## [What you have to do]
For the entries below, return the line holding "R1: 15k (+5V, RESET) -> 22k (+5V, RESET)" together with all lines after it, unchanged, and leave every picture out.

☆ ☆ ☆ ☆ ☆ ☆ ☆

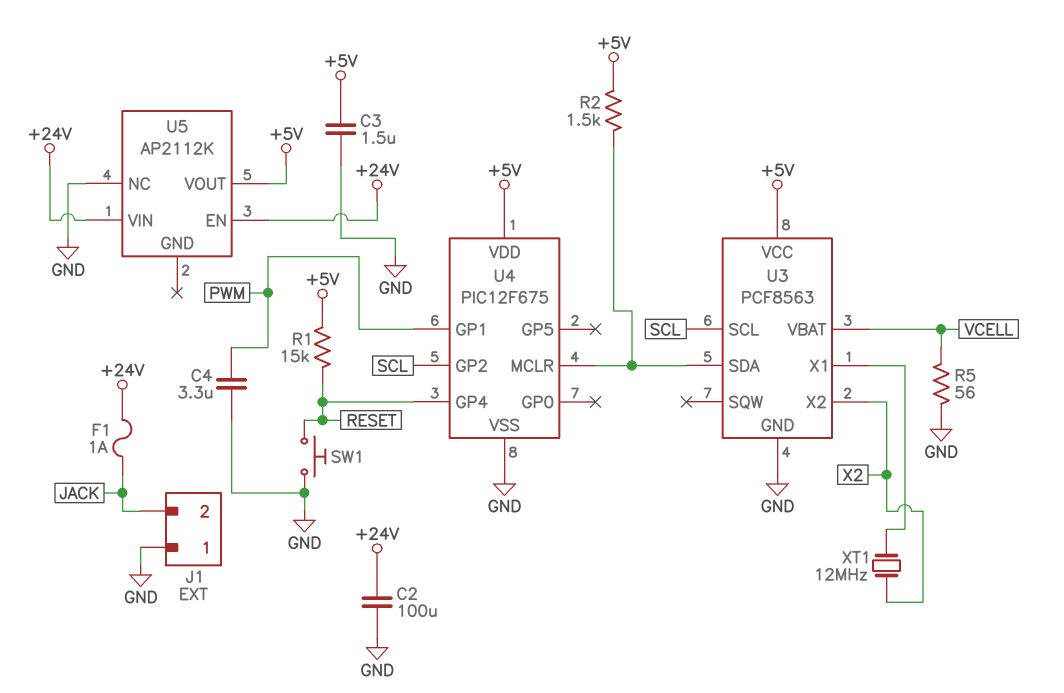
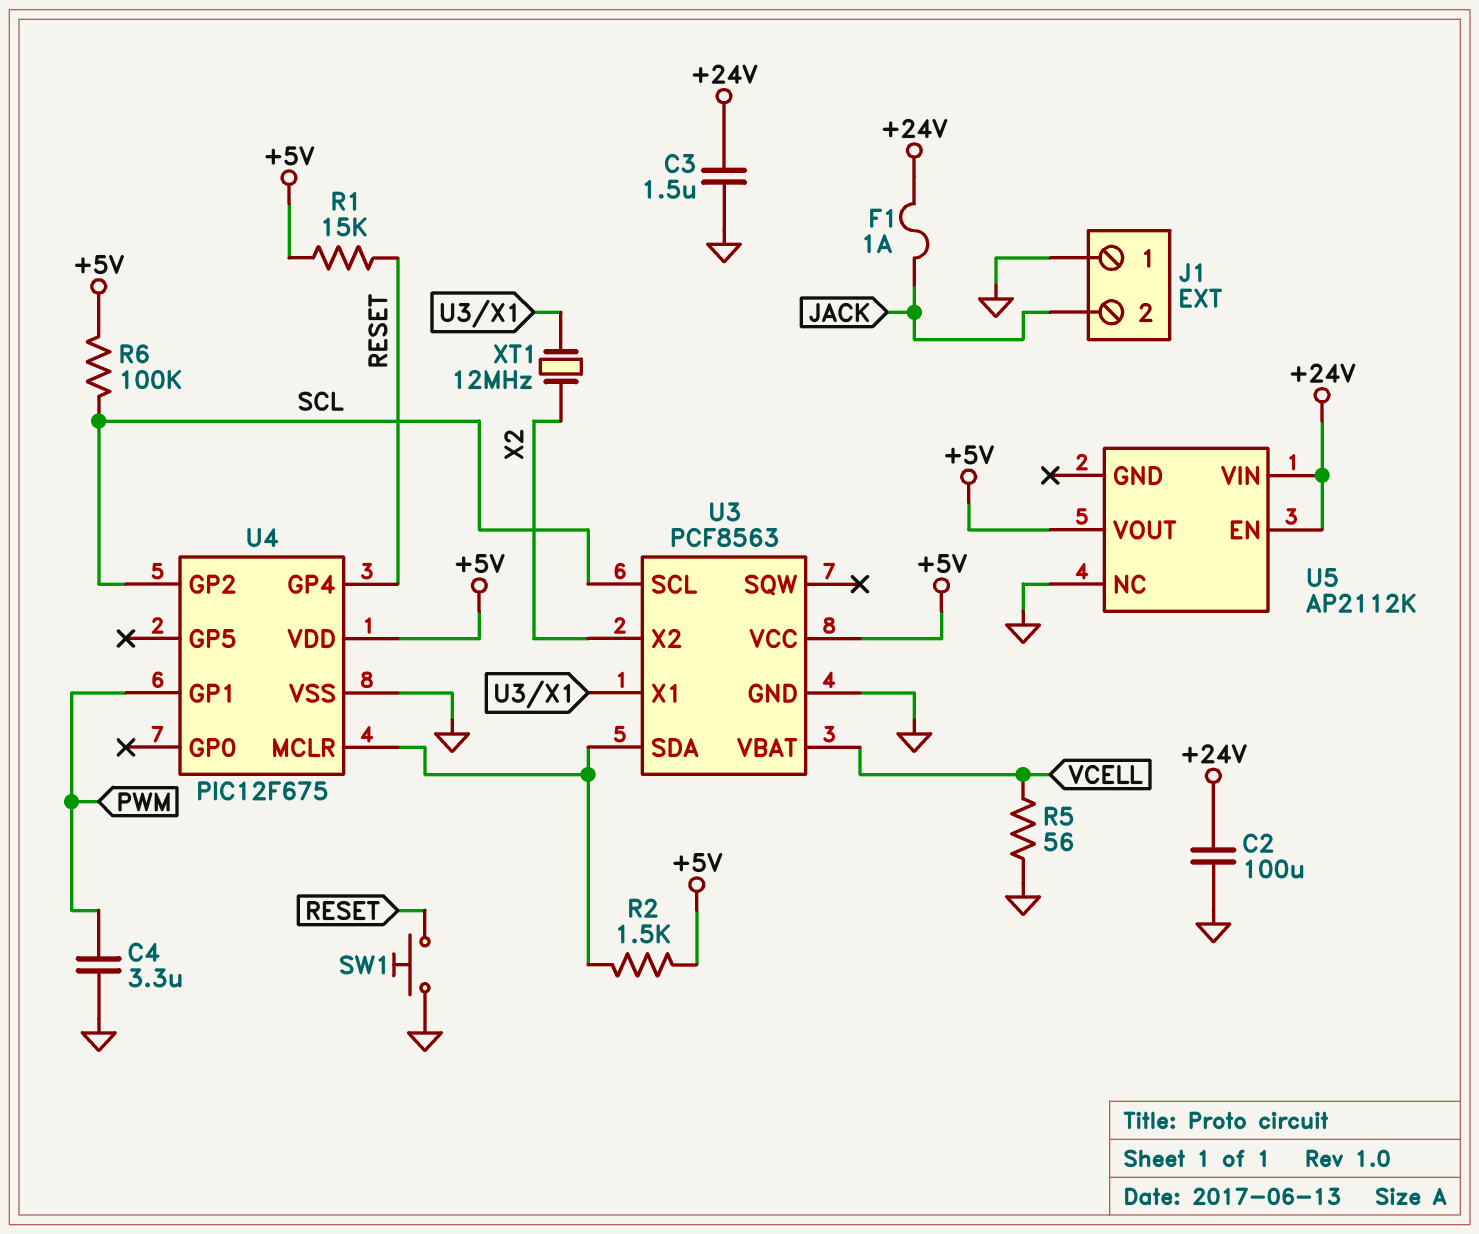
C3: 1.5uF (+5V, GND) -> 1.5uF (+24V, GND)
R6: none -> 100k (+5V, SCL)

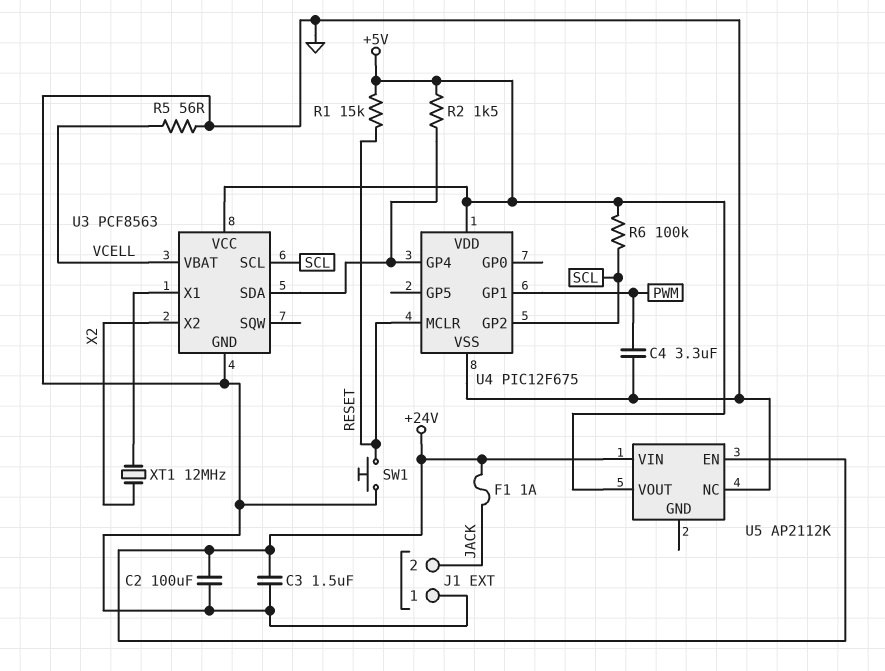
U4 pin GP4: RESET -> U3/SDA
U4 pin MCLR: U3/SDA -> RESET

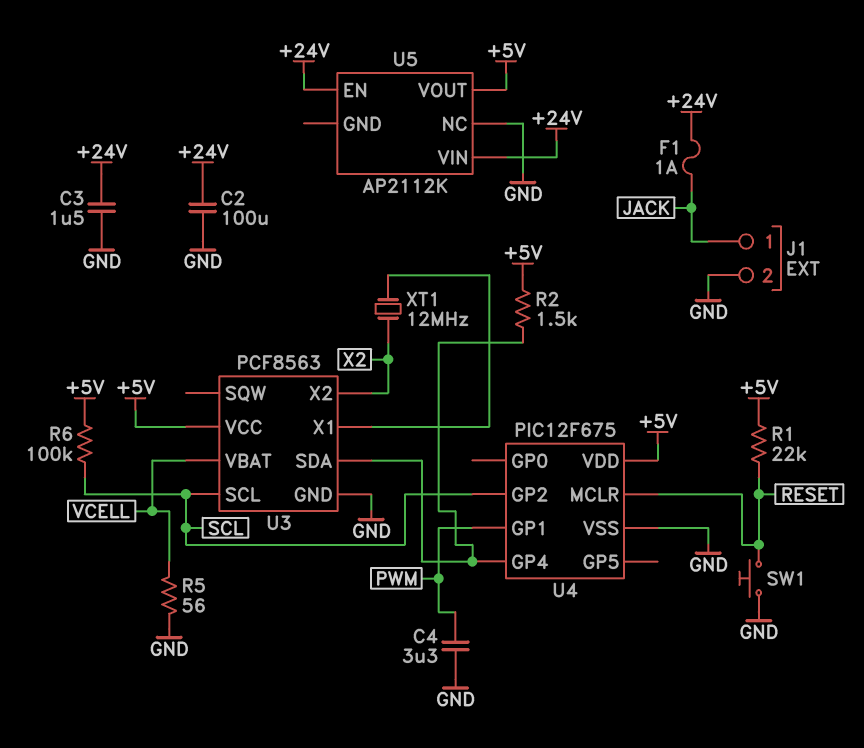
J1 pin 1: GND -> JACK
J1 pin 2: JACK -> GND
R1: 15k (+5V, RESET) -> 22k (+5V, RESET)

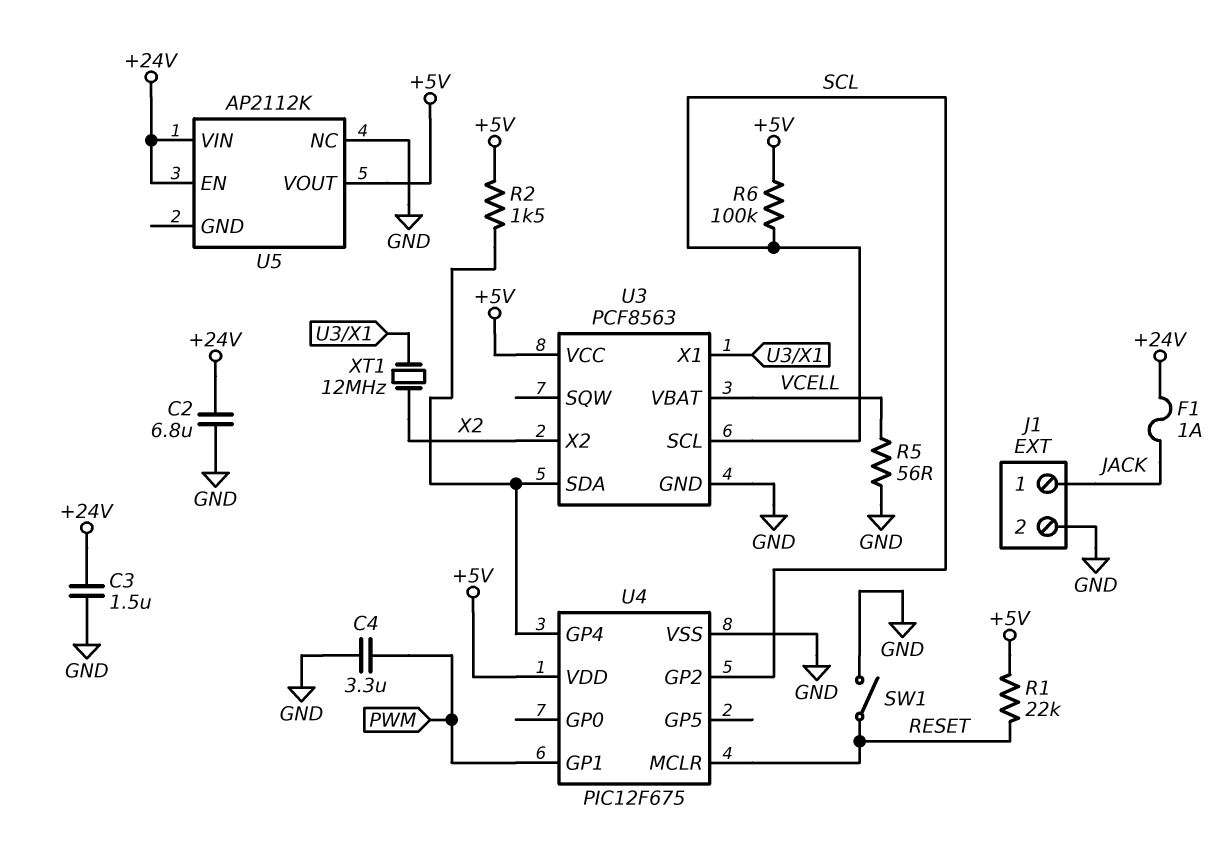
C2: 100uF (+24V, GND) -> 6.8uF (+24V, GND)
SW1: button (GND, RESET) -> switch (GND, RESET)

☆ ☆ ☆ ☆ ☆ ☆ ☆

## [Response]
R1: 15k (+5V, RESET) -> 22k (+5V, RESET)

C2: 100uF (+24V, GND) -> 6.8uF (+24V, GND)
SW1: button (GND, RESET) -> switch (GND, RESET)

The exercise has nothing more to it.